:: What the exercise asks ::
Take the line containing "purple watering can: 1 -> 2" in the listing below and copy it, along with every line after it, without alteration.

:: Data segment ::
================

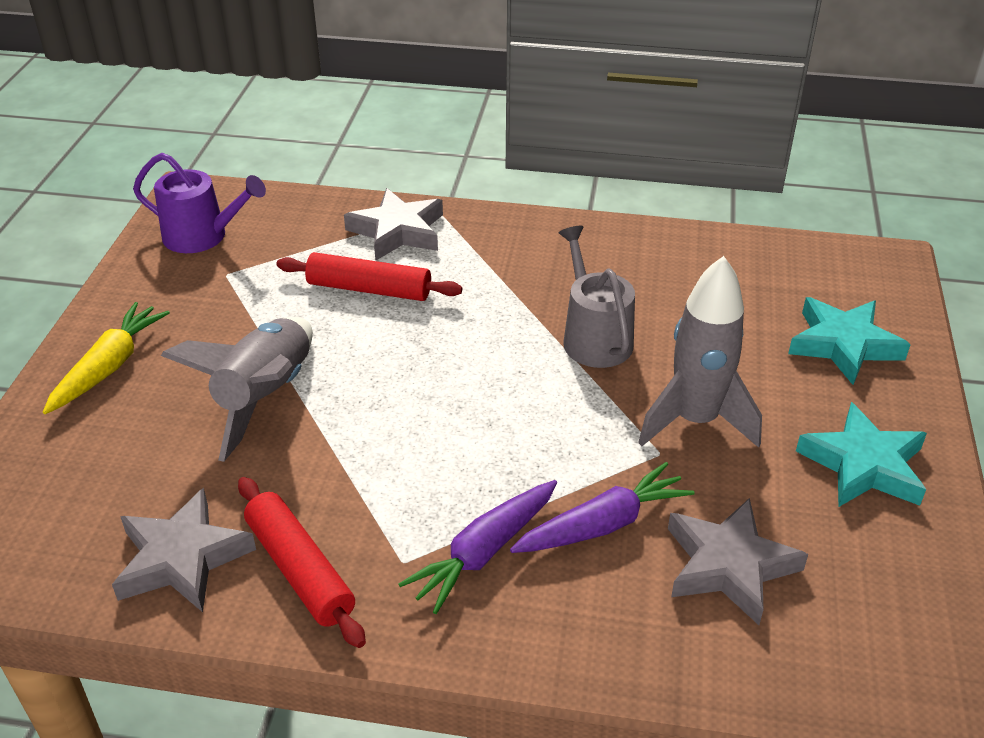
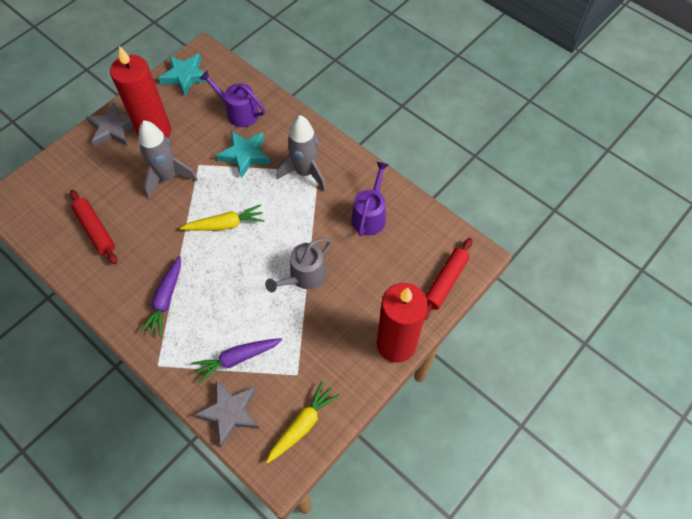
grey star: 3 -> 2
purple watering can: 1 -> 2
red candle: 0 -> 2
yellow carrot: 1 -> 2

================

:: Reply ::
purple watering can: 1 -> 2
red candle: 0 -> 2
yellow carrot: 1 -> 2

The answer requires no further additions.